Only the lines from the beginning of the data below through the line containing "HALL1 pin OUT: A7 -> A11" belong in the response, each copied exactly.
╭──
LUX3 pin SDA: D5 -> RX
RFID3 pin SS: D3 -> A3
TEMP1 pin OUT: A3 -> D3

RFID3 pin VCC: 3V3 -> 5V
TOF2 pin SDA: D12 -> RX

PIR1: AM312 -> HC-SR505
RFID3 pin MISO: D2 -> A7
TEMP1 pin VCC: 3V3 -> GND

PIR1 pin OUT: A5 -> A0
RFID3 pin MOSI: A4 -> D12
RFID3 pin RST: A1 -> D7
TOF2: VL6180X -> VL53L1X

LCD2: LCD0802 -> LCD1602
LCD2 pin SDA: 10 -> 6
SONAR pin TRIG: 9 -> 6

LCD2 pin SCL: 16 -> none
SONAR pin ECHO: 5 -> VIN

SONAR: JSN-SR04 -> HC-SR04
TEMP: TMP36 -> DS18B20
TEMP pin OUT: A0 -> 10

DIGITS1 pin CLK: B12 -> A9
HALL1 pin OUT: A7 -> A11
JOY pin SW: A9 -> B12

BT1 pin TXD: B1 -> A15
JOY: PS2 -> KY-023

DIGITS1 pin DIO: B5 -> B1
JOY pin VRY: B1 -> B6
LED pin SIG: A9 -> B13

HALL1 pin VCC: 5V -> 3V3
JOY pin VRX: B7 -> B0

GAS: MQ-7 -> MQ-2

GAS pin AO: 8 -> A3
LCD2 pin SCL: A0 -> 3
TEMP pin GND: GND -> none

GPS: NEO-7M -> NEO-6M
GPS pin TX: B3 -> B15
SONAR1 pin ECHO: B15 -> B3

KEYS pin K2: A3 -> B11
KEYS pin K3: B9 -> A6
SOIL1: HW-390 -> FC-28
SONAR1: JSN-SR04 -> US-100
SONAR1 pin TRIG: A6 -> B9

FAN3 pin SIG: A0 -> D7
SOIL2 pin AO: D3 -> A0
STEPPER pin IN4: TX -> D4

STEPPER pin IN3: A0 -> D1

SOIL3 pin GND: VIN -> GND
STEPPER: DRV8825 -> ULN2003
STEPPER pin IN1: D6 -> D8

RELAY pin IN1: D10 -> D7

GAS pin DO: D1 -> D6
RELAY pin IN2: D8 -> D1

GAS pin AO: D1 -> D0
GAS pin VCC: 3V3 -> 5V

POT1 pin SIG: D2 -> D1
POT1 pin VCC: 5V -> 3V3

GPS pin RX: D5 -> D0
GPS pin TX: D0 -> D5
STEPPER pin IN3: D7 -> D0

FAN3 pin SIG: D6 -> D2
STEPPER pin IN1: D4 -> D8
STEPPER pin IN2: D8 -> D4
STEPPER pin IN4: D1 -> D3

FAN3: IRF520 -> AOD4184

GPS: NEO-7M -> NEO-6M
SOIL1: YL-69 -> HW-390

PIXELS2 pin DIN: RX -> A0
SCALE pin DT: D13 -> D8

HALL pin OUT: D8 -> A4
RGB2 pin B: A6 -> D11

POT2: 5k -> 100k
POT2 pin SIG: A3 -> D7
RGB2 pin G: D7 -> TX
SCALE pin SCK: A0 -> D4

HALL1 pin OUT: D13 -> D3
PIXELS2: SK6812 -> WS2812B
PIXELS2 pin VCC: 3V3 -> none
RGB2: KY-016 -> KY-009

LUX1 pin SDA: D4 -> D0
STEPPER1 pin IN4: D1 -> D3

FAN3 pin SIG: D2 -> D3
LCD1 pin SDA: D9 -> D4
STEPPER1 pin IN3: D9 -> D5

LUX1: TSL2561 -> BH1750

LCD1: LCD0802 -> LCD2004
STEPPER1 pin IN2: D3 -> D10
╰──
RESPONSE TO THE EXERCISE »
LUX3 pin SDA: D5 -> RX
RFID3 pin SS: D3 -> A3
TEMP1 pin OUT: A3 -> D3

RFID3 pin VCC: 3V3 -> 5V
TOF2 pin SDA: D12 -> RX

PIR1: AM312 -> HC-SR505
RFID3 pin MISO: D2 -> A7
TEMP1 pin VCC: 3V3 -> GND

PIR1 pin OUT: A5 -> A0
RFID3 pin MOSI: A4 -> D12
RFID3 pin RST: A1 -> D7
TOF2: VL6180X -> VL53L1X

LCD2: LCD0802 -> LCD1602
LCD2 pin SDA: 10 -> 6
SONAR pin TRIG: 9 -> 6

LCD2 pin SCL: 16 -> none
SONAR pin ECHO: 5 -> VIN

SONAR: JSN-SR04 -> HC-SR04
TEMP: TMP36 -> DS18B20
TEMP pin OUT: A0 -> 10

DIGITS1 pin CLK: B12 -> A9
HALL1 pin OUT: A7 -> A11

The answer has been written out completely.